- TASK PROMPT:
Could you output every record below exactly, leaving out the pictures?

[Records excerpted from a collection]
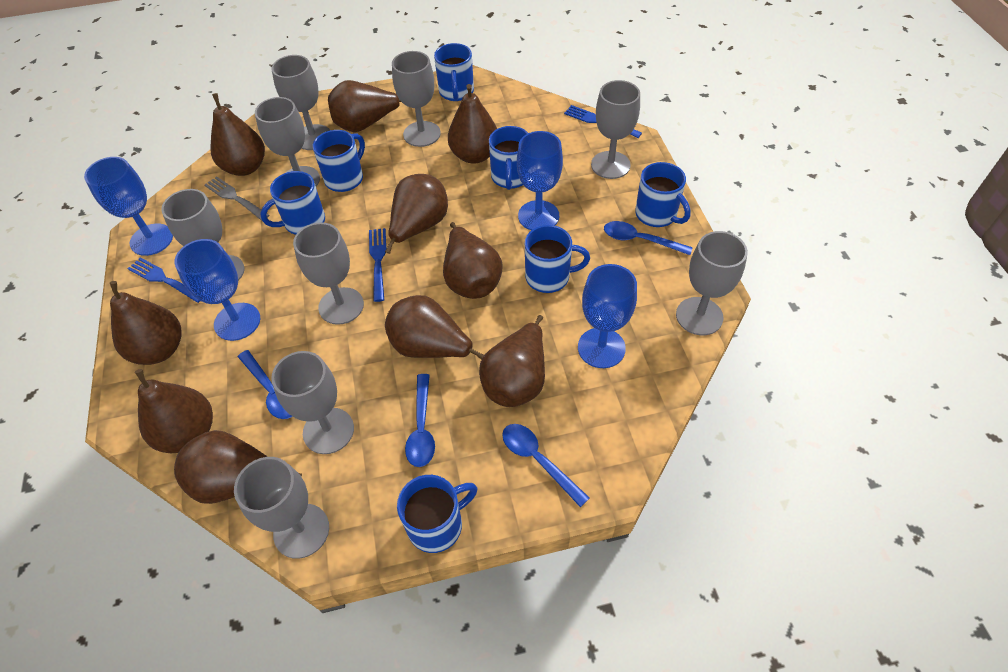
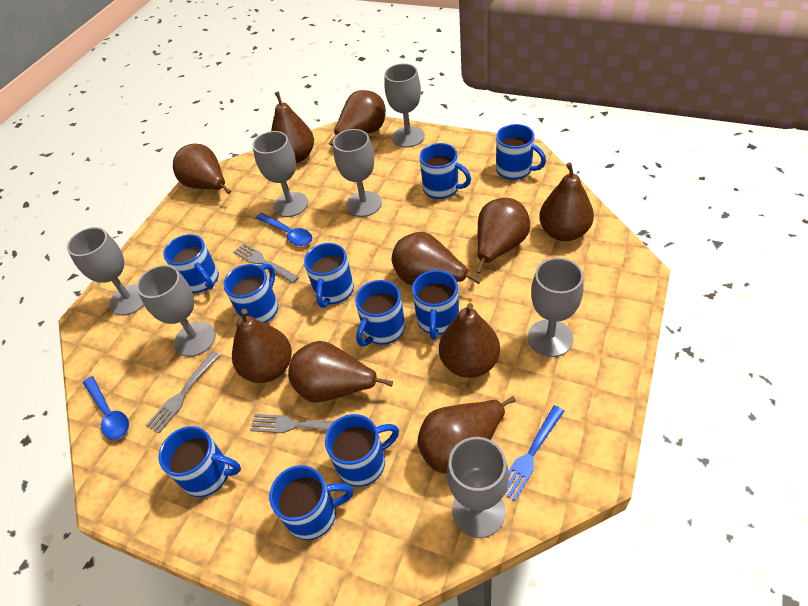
blue fork: 3 -> 1
blue goblet: 4 -> 0
blue mug: 7 -> 10
blue spoon: 4 -> 2
grey fork: 1 -> 3
grey goblet: 9 -> 7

- THE ANSWER:
blue fork: 3 -> 1
blue goblet: 4 -> 0
blue mug: 7 -> 10
blue spoon: 4 -> 2
grey fork: 1 -> 3
grey goblet: 9 -> 7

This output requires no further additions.